WORK INSTRUCTIONS: Each line of the records that includes "ciasta" should be found and copied.

(Before-and-after object lists)
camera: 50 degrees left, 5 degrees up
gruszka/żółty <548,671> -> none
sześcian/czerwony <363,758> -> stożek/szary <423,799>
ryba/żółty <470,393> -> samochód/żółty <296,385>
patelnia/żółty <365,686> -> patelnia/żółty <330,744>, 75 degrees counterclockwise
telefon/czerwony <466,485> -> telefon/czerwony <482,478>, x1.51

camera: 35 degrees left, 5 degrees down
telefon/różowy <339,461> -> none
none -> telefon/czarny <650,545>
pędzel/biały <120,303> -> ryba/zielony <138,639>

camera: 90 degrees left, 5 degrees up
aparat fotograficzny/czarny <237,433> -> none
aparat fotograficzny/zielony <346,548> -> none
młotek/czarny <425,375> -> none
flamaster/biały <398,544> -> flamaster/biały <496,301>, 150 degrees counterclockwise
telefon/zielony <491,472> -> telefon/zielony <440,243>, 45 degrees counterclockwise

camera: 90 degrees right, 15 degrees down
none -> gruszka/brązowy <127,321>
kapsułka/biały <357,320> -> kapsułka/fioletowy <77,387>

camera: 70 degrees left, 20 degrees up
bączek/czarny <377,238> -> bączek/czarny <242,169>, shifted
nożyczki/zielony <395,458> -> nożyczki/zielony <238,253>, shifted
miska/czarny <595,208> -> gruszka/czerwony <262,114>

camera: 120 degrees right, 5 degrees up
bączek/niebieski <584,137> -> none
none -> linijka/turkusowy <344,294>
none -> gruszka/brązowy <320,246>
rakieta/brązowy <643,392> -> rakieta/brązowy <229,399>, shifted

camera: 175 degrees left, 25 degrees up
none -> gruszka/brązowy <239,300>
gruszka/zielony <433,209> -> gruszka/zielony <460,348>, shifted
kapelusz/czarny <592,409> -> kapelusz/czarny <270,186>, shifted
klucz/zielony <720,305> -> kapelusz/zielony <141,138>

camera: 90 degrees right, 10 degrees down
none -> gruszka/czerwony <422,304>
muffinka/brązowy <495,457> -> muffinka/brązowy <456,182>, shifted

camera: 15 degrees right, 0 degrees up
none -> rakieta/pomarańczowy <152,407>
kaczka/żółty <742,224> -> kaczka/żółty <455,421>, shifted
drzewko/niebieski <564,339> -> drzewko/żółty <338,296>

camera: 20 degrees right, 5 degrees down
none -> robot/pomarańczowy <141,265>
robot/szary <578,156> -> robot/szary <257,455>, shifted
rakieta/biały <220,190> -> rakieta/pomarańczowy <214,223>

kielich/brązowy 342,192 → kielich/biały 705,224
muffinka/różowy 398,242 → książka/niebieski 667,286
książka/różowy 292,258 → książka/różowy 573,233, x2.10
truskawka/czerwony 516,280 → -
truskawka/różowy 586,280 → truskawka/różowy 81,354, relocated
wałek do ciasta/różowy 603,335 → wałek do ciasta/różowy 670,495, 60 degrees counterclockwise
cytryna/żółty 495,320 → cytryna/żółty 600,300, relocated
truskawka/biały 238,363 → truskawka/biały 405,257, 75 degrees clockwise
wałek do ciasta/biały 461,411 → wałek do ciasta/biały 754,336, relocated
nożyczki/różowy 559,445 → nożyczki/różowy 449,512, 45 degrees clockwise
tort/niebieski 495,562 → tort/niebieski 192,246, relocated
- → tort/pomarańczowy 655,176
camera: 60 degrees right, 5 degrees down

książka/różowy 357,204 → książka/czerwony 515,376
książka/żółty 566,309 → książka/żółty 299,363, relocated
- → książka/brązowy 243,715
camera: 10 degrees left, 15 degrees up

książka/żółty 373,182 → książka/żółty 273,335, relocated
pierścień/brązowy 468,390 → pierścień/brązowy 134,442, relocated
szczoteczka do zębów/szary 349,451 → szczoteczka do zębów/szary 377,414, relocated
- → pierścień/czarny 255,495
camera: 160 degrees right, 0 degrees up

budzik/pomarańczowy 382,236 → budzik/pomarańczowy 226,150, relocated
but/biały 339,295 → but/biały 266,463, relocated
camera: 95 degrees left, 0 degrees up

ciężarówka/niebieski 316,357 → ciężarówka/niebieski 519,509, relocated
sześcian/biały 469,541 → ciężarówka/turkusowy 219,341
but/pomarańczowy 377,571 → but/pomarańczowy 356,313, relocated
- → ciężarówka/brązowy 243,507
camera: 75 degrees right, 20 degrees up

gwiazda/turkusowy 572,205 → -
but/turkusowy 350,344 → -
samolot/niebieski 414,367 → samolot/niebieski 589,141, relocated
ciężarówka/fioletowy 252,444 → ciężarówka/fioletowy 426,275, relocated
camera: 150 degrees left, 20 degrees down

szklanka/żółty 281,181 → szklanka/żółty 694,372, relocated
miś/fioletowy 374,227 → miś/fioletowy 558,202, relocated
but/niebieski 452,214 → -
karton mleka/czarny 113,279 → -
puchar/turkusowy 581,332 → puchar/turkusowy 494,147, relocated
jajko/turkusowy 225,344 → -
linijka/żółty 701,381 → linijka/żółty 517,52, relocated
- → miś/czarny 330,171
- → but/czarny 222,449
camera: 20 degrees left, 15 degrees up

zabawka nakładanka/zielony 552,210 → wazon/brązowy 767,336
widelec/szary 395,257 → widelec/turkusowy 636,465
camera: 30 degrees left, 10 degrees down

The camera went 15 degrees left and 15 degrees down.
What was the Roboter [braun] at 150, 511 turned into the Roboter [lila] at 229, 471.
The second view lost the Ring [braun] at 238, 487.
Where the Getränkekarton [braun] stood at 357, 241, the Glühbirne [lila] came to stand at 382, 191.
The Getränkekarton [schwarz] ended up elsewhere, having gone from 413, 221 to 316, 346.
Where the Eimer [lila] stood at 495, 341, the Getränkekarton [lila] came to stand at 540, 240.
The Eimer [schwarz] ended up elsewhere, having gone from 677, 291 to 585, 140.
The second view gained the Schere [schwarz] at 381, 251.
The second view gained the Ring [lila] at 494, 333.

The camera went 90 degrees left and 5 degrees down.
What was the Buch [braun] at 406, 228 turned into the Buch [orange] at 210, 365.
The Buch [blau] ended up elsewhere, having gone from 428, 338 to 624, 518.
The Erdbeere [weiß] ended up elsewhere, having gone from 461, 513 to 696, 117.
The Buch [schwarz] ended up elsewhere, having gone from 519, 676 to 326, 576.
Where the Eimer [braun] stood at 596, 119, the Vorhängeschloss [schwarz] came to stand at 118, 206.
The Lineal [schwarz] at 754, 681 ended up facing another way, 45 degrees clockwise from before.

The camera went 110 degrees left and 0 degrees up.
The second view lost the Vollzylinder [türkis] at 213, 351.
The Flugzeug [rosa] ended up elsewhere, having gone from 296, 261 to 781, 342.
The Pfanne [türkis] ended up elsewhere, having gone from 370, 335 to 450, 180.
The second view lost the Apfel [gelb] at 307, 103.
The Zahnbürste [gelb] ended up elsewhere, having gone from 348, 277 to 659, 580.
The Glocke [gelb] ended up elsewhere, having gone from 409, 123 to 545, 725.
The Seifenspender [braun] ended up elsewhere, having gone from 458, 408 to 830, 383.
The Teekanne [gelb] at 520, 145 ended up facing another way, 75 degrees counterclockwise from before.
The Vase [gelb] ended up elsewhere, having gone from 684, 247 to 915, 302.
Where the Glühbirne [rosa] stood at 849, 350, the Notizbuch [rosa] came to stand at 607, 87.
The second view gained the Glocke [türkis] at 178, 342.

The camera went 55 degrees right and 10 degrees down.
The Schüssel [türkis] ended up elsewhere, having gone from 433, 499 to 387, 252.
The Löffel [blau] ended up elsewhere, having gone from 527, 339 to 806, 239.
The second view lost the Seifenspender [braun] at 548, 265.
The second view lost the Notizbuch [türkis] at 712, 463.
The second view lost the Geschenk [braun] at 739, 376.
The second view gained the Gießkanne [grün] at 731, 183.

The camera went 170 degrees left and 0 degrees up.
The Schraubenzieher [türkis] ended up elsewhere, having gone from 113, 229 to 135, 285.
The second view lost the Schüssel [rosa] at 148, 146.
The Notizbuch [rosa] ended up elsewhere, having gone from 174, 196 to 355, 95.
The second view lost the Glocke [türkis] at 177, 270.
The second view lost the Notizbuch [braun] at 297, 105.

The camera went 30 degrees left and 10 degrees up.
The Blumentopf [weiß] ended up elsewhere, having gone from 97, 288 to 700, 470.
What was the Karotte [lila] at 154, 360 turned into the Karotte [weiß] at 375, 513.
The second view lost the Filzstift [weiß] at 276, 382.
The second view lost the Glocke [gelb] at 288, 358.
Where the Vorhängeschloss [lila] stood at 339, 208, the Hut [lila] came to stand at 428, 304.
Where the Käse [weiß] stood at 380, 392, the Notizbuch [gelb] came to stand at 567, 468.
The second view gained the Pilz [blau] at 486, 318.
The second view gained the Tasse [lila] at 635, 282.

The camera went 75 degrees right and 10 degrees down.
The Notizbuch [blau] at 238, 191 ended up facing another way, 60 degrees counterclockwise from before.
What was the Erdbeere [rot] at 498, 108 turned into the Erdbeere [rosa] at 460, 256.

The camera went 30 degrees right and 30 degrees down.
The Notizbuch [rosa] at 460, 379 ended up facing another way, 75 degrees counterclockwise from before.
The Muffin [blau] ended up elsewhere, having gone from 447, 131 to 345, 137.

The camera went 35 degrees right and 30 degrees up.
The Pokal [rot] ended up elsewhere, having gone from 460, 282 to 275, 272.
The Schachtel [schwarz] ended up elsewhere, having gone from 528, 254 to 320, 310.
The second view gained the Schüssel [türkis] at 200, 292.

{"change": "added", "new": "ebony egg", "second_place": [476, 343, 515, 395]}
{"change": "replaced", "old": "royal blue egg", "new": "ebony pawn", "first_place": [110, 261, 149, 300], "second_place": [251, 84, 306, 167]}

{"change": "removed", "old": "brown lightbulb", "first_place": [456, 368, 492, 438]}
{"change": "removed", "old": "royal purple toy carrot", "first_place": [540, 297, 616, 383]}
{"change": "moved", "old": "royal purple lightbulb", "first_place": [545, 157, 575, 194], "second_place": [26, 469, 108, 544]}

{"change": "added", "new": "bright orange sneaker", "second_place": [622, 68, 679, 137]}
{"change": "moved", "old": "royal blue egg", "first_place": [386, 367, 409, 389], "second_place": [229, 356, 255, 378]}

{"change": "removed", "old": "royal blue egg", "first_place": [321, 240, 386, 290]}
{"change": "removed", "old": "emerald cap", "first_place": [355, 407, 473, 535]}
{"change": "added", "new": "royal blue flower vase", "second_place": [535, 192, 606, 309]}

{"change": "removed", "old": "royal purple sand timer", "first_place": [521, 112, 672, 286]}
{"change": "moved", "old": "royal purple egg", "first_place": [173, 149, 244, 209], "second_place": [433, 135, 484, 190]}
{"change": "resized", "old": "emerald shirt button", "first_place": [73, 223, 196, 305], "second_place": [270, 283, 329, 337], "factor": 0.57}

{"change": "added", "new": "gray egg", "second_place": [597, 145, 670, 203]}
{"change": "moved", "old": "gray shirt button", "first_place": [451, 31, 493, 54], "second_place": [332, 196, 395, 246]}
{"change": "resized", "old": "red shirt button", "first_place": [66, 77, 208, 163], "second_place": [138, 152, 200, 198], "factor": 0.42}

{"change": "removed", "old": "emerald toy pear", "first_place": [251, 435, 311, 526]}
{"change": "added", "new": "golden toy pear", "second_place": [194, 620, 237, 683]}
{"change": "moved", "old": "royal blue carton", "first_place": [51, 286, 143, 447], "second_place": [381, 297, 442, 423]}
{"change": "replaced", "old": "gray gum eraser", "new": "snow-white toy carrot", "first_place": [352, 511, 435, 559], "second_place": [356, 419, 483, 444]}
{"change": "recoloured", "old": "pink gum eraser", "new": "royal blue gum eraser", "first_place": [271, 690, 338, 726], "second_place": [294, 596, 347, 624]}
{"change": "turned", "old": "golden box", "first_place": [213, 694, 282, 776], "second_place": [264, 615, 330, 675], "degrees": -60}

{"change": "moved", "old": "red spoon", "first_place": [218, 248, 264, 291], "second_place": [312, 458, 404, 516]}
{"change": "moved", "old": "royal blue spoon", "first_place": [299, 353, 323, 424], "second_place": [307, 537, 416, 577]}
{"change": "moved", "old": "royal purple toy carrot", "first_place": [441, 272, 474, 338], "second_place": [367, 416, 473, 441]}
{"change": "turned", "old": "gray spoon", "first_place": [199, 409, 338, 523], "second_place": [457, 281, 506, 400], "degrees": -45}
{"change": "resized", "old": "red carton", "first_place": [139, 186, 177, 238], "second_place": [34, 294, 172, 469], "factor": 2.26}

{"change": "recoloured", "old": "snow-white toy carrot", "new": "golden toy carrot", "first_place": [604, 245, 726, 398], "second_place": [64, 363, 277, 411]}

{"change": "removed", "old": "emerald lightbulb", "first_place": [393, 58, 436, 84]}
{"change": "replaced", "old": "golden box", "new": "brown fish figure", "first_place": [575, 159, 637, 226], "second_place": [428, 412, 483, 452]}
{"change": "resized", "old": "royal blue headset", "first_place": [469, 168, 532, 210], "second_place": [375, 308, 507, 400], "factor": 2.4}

ANSWER:
wałek do ciasta/różowy 603,335 → wałek do ciasta/różowy 670,495, 60 degrees counterclockwise
wałek do ciasta/biały 461,411 → wałek do ciasta/biały 754,336, relocated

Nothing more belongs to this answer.